In the records, rewrite only the stretch from the line containing "mountain (139, 597)" through the line containing "workbenches (192, 703)", swapping "midpoint" for "center" and leaving everything else as it stands.

----

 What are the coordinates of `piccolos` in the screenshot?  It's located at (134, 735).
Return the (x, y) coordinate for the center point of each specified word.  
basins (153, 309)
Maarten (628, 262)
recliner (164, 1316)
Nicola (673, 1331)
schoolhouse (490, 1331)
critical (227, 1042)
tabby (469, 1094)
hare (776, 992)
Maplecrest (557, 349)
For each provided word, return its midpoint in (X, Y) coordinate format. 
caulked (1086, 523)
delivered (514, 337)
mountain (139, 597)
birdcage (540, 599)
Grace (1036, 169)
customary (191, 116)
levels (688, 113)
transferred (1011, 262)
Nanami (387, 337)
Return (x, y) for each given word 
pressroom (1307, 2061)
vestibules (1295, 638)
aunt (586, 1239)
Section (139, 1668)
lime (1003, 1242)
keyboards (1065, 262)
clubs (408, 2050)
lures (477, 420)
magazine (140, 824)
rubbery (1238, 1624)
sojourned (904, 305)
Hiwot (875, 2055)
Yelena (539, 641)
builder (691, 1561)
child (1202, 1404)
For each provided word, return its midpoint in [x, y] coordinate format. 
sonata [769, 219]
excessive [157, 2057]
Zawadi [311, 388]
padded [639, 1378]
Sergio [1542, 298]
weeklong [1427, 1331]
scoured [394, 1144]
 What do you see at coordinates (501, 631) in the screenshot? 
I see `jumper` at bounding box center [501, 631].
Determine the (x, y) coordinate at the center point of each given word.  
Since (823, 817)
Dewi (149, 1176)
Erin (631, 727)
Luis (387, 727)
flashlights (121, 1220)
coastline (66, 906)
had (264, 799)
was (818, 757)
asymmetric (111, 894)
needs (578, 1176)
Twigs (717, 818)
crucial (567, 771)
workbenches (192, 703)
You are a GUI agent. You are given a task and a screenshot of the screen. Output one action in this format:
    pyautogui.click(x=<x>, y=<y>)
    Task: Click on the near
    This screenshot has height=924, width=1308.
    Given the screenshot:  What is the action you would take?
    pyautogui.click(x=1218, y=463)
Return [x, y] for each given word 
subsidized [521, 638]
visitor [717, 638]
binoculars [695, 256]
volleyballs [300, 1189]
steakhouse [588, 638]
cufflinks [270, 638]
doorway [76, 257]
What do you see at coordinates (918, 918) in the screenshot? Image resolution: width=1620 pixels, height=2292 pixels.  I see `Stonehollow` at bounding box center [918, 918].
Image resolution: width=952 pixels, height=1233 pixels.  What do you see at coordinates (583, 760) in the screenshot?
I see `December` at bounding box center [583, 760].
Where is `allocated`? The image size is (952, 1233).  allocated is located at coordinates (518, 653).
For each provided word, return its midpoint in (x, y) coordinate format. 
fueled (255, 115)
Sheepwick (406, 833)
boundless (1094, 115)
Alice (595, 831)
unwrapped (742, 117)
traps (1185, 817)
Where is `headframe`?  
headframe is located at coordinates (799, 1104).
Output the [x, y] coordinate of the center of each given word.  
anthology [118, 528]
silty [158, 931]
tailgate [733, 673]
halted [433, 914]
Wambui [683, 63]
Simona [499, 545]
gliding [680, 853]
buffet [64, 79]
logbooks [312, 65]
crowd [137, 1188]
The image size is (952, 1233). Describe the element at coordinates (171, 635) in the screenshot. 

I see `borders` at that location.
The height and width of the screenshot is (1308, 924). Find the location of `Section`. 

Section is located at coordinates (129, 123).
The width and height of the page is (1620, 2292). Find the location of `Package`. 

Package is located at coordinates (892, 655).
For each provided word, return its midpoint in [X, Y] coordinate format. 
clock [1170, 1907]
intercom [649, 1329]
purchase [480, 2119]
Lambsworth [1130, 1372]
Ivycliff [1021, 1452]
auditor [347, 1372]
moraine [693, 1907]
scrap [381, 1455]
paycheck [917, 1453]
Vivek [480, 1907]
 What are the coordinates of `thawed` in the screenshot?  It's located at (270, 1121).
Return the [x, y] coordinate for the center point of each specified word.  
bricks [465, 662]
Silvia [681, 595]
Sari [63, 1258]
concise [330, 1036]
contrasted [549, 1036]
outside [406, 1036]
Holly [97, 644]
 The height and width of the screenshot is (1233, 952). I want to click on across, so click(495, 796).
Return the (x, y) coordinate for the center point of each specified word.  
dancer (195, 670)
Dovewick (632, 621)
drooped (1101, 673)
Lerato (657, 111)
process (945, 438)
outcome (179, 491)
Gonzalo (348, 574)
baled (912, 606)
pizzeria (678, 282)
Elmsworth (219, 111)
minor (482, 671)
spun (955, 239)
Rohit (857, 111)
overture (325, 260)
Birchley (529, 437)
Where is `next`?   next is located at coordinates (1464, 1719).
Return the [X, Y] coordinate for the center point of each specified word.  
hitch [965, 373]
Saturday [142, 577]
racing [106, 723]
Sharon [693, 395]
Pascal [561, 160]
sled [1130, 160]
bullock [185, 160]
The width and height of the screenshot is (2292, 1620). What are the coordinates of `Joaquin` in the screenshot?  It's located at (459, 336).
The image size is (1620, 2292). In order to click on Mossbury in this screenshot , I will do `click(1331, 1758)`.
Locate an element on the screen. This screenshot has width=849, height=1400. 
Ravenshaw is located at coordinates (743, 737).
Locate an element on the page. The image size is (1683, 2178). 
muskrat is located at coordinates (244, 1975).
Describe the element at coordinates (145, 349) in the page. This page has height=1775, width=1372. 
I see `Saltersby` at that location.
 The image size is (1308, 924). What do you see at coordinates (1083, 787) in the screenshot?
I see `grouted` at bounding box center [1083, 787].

----

» Exercise response
mountain (139, 597)
birdcage (540, 599)
Grace (1036, 169)
customary (191, 116)
levels (688, 113)
transferred (1011, 262)
Nanami (387, 337)
Return (x, y) for each given word 
pressroom (1307, 2061)
vestibules (1295, 638)
aunt (586, 1239)
Section (139, 1668)
lime (1003, 1242)
keyboards (1065, 262)
clubs (408, 2050)
lures (477, 420)
magazine (140, 824)
rubbery (1238, 1624)
sojourned (904, 305)
Hiwot (875, 2055)
Yelena (539, 641)
builder (691, 1561)
child (1202, 1404)
For each provided word, return its center in [x, y] coordinate format. 
sonata [769, 219]
excessive [157, 2057]
Zawadi [311, 388]
padded [639, 1378]
Sergio [1542, 298]
weeklong [1427, 1331]
scoured [394, 1144]
 What do you see at coordinates (501, 631) in the screenshot? 
I see `jumper` at bounding box center [501, 631].
Determine the (x, y) coordinate at the center point of each given word.  
Since (823, 817)
Dewi (149, 1176)
Erin (631, 727)
Luis (387, 727)
flashlights (121, 1220)
coastline (66, 906)
had (264, 799)
was (818, 757)
asymmetric (111, 894)
needs (578, 1176)
Twigs (717, 818)
crucial (567, 771)
workbenches (192, 703)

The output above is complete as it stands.